__Exercise details__:
In the data below, copy out everything from the line containing "Image resolution: width=480" down to the line containing "You are a lifeguard", including both of those lines. Leave out the pictures.

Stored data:
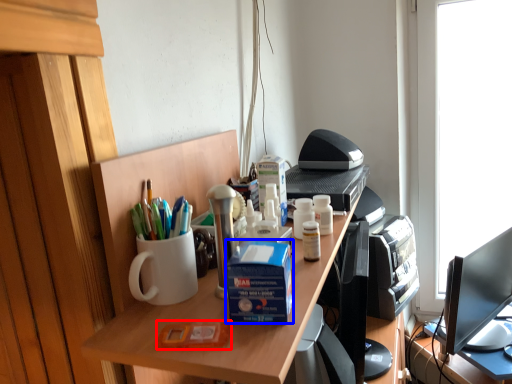
Question: Which point is closer to the camera, stationery (highlighted by a red box) or box (highlighted by a blue box)?

Choices:
 (A) stationery
 (B) box

Answer: (A)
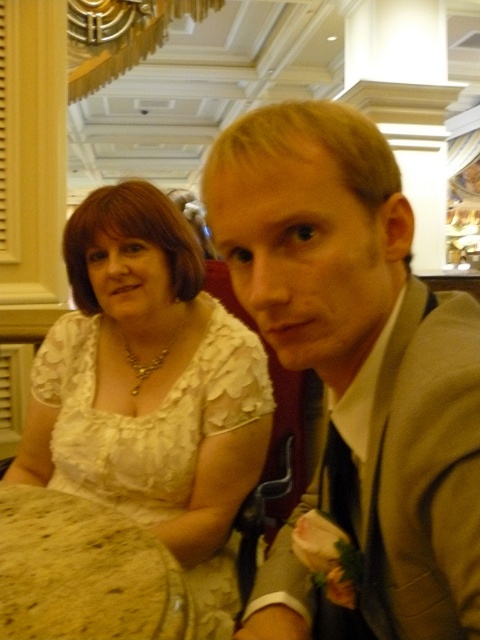
Describe the element at coordinates (356, 378) in the screenshot. This screenshot has height=640, width=480. I see `satin beige suit at right` at that location.

Does satin beige suit at right have a smaller size compared to white lace dress at left?

Yes, satin beige suit at right is smaller than white lace dress at left.

Locate an element on the screen. satin beige suit at right is located at coordinates (356, 378).

Is point (156, 506) positioned before point (69, 627)?

No, it is behind (69, 627).

Is white lace dress at left positioned before brown speckled stone table at lower left?

No.

Between point (66, 353) and point (12, 516), which one is positioned behind?

Point (66, 353)

What are the coordinates of `white lace dress at left` in the screenshot? It's located at (146, 413).

Image resolution: width=480 pixels, height=640 pixels. What do you see at coordinates (356, 378) in the screenshot?
I see `satin beige suit at right` at bounding box center [356, 378].

Which of these two, satin beige suit at right or brown speckled stone table at lower left, stands shorter?

With less height is brown speckled stone table at lower left.

Is point (228, 243) positioned before point (179, 582)?

Yes, point (228, 243) is closer to viewer.

The height and width of the screenshot is (640, 480). Identify the location of satin beige suit at right. (356, 378).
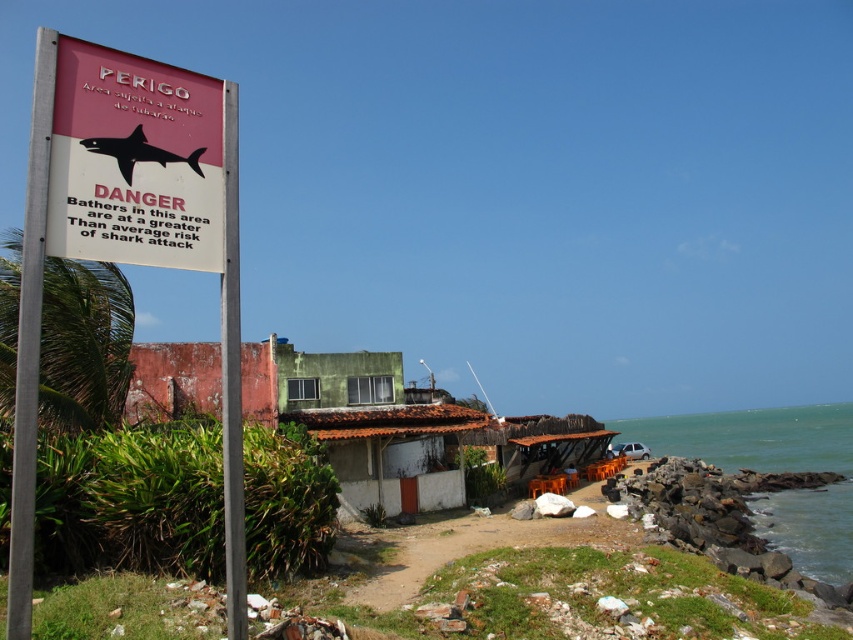
You are a lifeguard on duty at the beach and need to ensure safety. From your vantage point, you see the green water at lower right and the silver metallic pole at left. Which object is closer to the shoreline?

The green water at lower right is positioned under the silver metallic pole at left, indicating that the green water at lower right is closer to the shoreline since it is located beneath the pole.

You are a tourist standing at the beach and see the metallic signboard at left and the green water at lower right. Which object is closer to you?

The metallic signboard at left is closer to you because it is positioned over the green water at lower right, indicating it is in front of it.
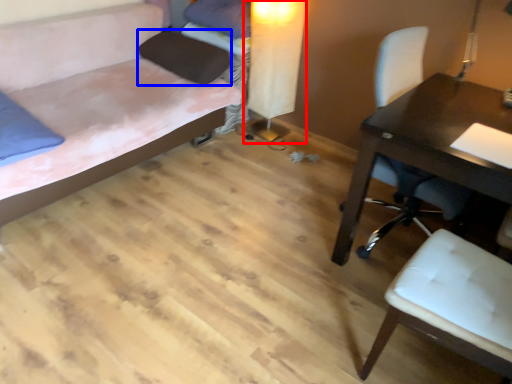
Question: Which of the following is the farthest to the observer, table lamp (highlighted by a red box) or pillow (highlighted by a blue box)?

Choices:
 (A) table lamp
 (B) pillow

Answer: (B)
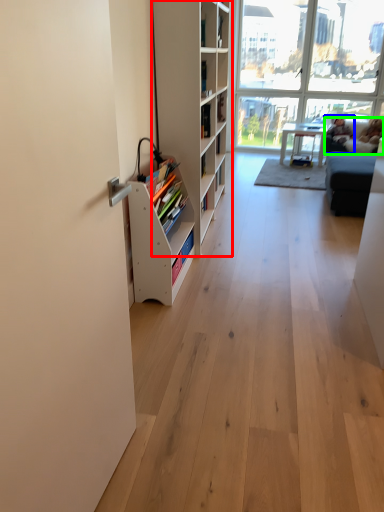
Question: Which is farther away from shelf (highlighted by a red box)? person (highlighted by a blue box) or couch (highlighted by a green box)?

Choices:
 (A) person
 (B) couch

Answer: (A)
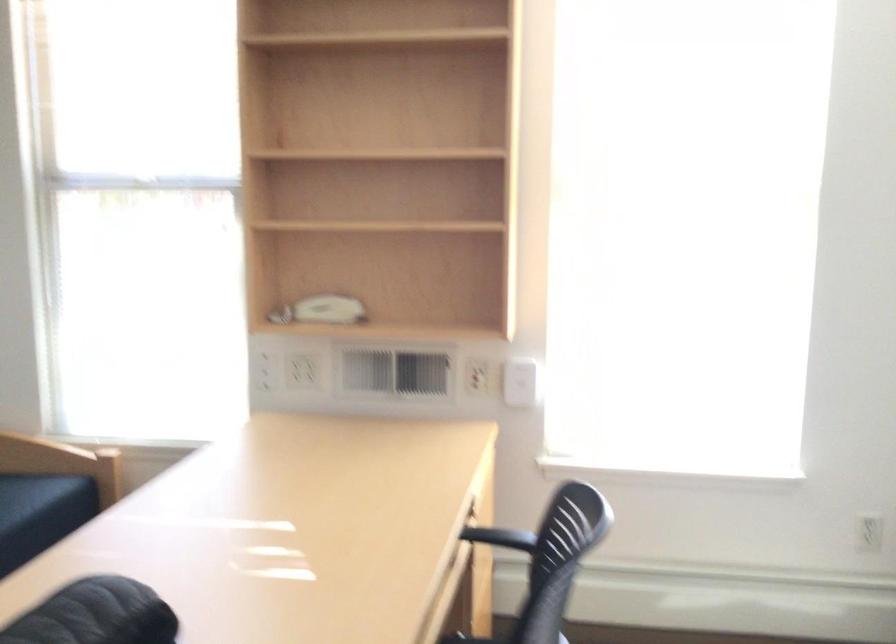
Where would you rest the black chair armrest? Please return your answer as a coordinate pair (x, y).

(504, 536)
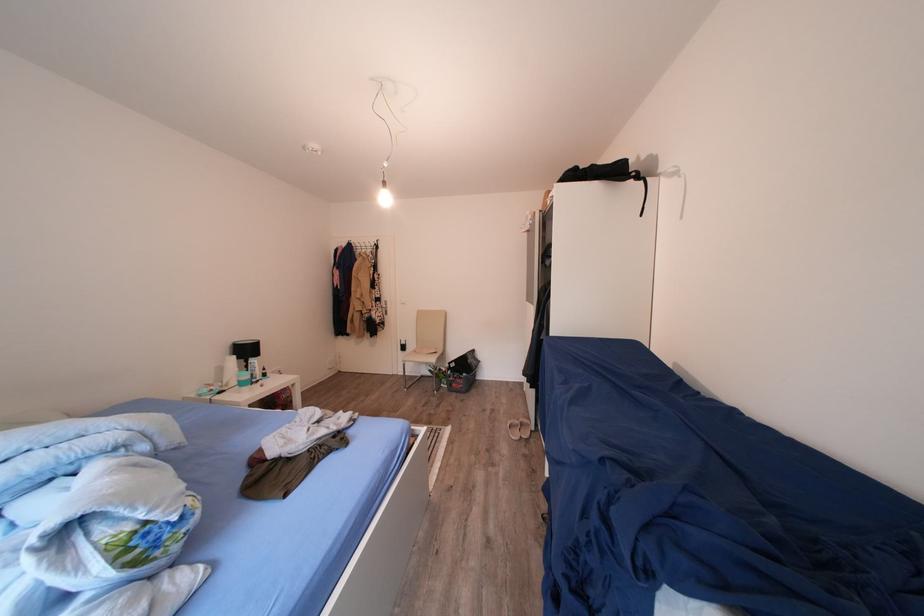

__Task solution__:
Image resolution: width=480 pixels, height=640 pixels. What do you see at coordinates (356, 378) in the screenshot?
I see `satin beige suit at right` at bounding box center [356, 378].

Which of these two, satin beige suit at right or brown speckled stone table at lower left, stands shorter?

With less height is brown speckled stone table at lower left.

Is point (228, 243) positioned before point (179, 582)?

Yes, point (228, 243) is closer to viewer.

The height and width of the screenshot is (640, 480). Identify the location of satin beige suit at right. (356, 378).
You are a lifeguard on duty at the beach and need to ensure safety. From your vantage point, you see the green water at lower right and the silver metallic pole at left. Which object is closer to the shoreline?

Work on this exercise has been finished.